• _PROBLEM TO SOLVE_
Return copies of the lines below that mention "white".
[[ SOURCE DATA open ]]
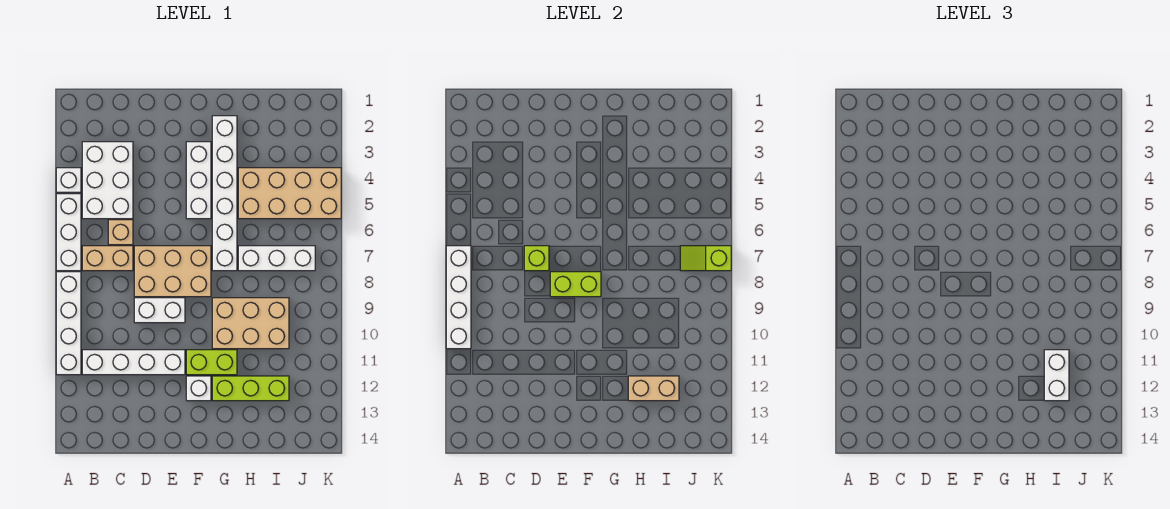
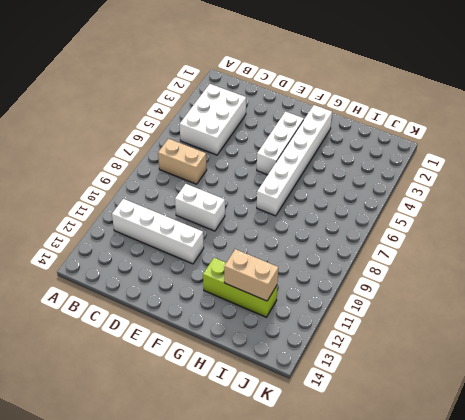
none -> white brick A4 level 1
none -> white brick A5:A7 level 1
none -> white brick A8:A11 level 1

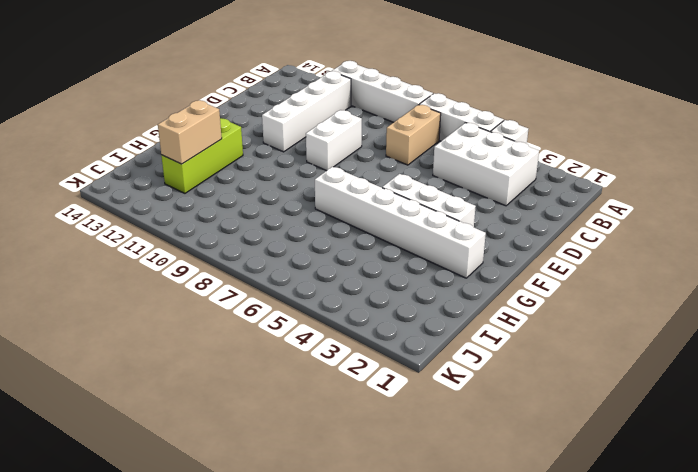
none -> tan brick C6 level 1
none -> tan brick D7:F8 level 1
none -> lime brick F11:G11 level 1

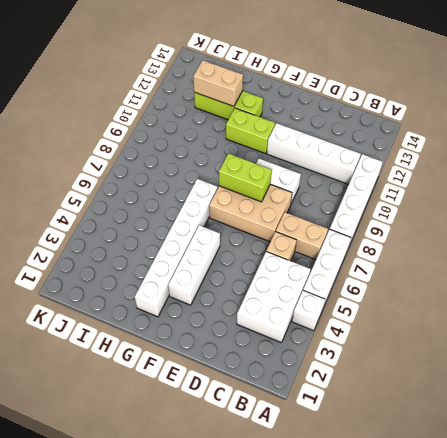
none -> white brick F12 level 1
none -> tan brick G9:I10 level 1
none -> tan brick H4:K5 level 1

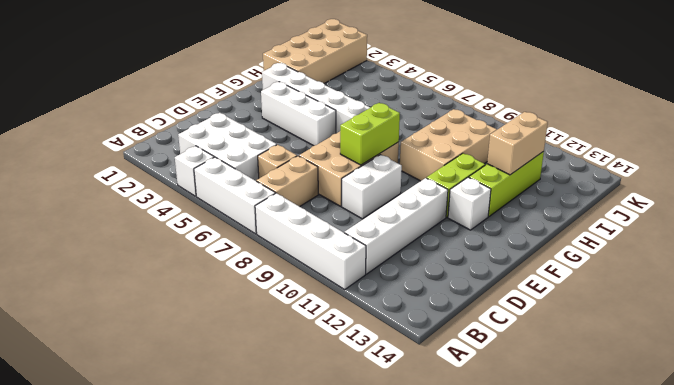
tan brick H1:K2 level 1 -> tan brick H4:K5 level 1
none -> white brick H7:J7 level 1
none -> white brick A7:A10 level 2
none -> lime brick D7 level 2

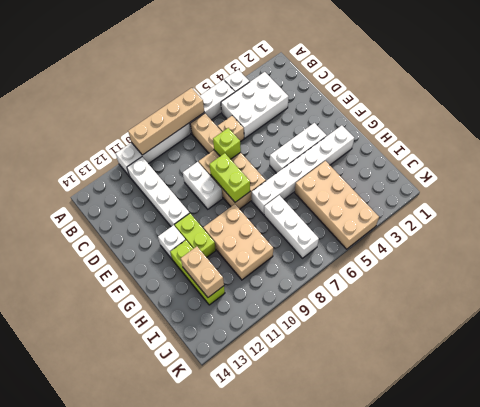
tan brick A7:A10 level 2 -> white brick A7:A10 level 2
none -> lime slope J7:K7 level 2 top K
none -> white brick I11:I12 level 3

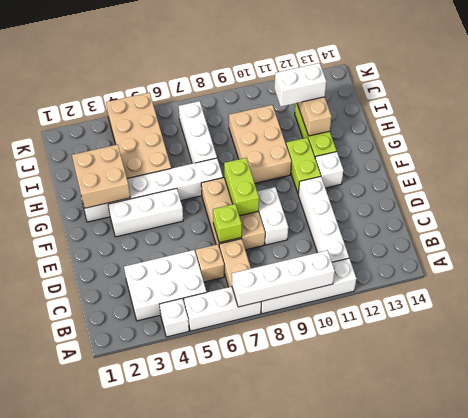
tan brick G2:H3 level 2 -> none
none -> lime slope J7:K7 level 2 top K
[[ SOURCE DATA closed ]]
• _WRITTEN SOLUTION_
none -> white brick A4 level 1
none -> white brick A5:A7 level 1
none -> white brick A8:A11 level 1
none -> white brick F12 level 1
none -> white brick H7:J7 level 1
none -> white brick A7:A10 level 2
tan brick A7:A10 level 2 -> white brick A7:A10 level 2
none -> white brick I11:I12 level 3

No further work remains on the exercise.